*Aim of the exercise*
Whenever "none" occurs in a line of the material, list that line.

*Material supplied*
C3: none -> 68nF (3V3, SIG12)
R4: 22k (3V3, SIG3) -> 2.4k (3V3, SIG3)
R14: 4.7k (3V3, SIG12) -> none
...
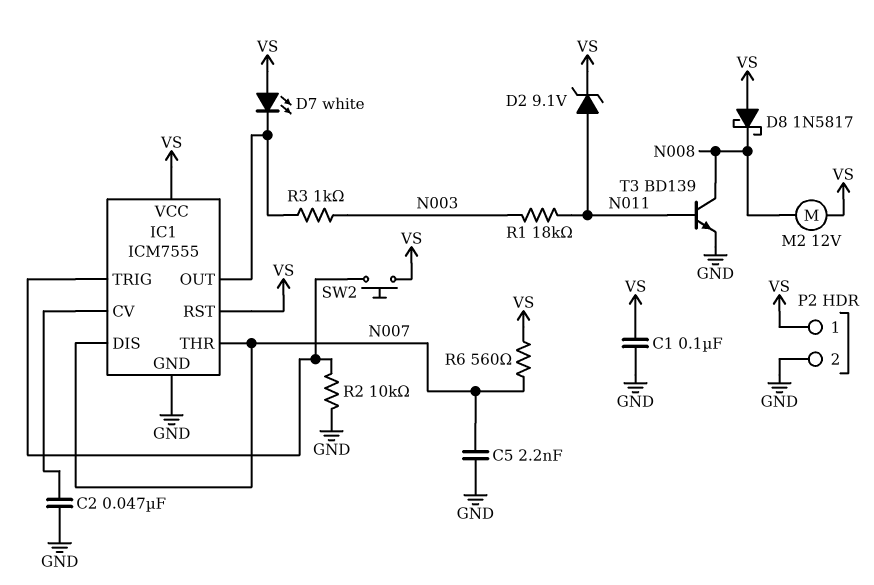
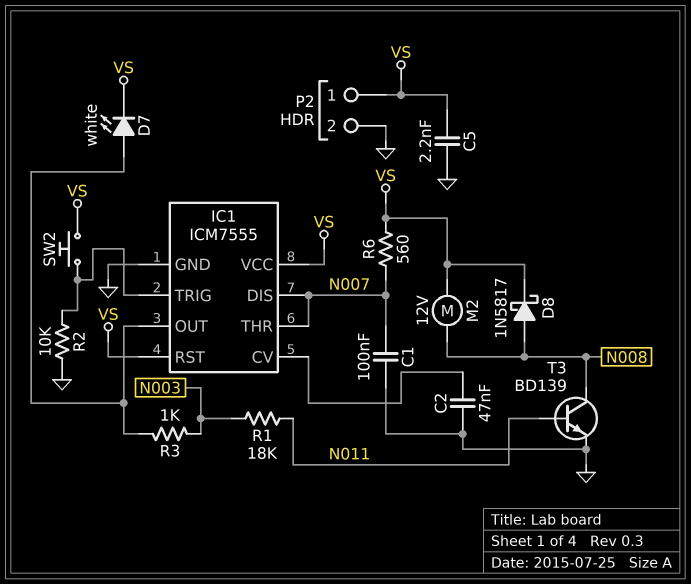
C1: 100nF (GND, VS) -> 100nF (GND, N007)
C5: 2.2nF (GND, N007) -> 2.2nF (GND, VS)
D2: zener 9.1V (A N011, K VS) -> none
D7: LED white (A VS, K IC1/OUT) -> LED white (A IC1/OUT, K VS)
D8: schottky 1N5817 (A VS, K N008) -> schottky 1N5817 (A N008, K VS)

*Your solution*
C3: none -> 68nF (3V3, SIG12)
R14: 4.7k (3V3, SIG12) -> none
D2: zener 9.1V (A N011, K VS) -> none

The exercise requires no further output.